**ТРЕБОВАНИЯ:**
Подсчитайте, сколько строк материала содержат строку "grace" с учетом регистра. В ответе укажите только число.

────────────────────

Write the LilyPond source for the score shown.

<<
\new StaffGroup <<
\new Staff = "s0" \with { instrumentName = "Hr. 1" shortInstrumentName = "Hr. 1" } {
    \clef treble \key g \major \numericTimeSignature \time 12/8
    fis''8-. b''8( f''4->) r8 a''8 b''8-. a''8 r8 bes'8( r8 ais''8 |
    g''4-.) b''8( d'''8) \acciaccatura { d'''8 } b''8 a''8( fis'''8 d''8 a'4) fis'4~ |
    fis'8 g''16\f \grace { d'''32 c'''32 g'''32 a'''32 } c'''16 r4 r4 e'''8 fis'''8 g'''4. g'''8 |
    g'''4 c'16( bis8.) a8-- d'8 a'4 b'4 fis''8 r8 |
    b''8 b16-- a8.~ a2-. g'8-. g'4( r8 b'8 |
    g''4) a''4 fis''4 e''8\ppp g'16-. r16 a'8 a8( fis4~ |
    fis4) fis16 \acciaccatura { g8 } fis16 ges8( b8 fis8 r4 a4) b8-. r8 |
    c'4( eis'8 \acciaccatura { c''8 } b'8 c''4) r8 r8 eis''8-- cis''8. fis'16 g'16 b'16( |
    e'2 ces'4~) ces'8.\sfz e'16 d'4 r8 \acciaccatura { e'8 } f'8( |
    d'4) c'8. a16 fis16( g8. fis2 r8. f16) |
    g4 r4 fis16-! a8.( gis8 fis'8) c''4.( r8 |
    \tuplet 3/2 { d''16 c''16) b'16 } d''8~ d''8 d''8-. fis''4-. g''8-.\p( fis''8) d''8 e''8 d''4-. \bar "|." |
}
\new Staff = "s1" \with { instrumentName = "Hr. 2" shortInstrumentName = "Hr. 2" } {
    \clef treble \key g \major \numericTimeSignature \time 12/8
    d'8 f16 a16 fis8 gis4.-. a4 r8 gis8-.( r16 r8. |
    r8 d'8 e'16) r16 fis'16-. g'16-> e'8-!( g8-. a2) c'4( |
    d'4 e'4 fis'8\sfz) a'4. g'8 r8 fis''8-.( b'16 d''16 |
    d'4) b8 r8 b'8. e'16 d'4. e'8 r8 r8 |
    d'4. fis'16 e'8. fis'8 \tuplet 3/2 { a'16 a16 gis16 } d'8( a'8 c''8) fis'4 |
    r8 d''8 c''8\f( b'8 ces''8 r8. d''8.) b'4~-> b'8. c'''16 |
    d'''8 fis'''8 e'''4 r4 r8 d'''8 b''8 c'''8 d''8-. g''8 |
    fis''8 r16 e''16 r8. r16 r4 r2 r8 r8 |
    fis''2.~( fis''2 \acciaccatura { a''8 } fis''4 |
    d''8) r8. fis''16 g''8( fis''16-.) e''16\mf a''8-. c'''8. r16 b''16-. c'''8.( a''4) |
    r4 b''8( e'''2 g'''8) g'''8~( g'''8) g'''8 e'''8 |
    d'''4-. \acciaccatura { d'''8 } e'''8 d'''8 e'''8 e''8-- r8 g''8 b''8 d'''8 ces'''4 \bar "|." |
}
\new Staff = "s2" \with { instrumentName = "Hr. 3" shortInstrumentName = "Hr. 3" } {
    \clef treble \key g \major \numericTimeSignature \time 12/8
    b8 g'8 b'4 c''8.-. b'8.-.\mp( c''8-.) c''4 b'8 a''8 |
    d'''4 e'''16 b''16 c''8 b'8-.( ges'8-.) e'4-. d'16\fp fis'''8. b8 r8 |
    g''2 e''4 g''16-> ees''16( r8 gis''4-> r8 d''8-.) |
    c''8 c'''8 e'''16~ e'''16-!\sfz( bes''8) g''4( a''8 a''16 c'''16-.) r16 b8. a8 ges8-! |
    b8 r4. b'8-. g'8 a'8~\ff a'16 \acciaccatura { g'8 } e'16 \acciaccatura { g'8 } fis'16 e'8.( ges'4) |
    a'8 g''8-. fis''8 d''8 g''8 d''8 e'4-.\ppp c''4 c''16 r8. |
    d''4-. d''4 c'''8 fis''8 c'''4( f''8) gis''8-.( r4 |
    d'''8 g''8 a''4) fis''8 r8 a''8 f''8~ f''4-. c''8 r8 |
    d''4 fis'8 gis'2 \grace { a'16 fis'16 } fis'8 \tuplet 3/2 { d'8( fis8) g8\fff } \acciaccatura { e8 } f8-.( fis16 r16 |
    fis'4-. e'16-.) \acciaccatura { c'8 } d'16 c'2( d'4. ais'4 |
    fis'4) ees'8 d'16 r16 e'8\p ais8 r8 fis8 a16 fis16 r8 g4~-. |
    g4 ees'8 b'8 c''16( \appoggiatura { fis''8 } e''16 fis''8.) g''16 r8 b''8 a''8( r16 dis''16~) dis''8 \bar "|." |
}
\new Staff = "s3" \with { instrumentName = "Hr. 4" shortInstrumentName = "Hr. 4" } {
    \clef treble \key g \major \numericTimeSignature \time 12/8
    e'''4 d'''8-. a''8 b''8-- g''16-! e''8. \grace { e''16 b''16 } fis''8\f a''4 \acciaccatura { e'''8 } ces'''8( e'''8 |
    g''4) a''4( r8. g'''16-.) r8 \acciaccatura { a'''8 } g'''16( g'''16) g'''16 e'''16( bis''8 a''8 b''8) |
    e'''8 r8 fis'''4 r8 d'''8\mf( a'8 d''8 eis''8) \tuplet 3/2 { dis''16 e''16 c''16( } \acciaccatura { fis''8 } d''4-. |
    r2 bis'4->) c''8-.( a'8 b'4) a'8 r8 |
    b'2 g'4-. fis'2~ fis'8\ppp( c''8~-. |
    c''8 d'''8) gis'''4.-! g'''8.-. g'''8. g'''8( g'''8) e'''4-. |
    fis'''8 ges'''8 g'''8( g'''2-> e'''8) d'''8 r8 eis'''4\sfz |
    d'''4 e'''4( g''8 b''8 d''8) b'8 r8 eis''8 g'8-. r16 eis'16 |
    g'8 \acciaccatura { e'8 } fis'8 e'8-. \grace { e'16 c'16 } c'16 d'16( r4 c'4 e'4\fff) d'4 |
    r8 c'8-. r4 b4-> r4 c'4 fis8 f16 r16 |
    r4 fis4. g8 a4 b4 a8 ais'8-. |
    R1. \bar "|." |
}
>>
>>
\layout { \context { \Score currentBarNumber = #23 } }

────────────────────

**ВЫПОЛНЕННОЕ ЗАДАНИЕ:**
4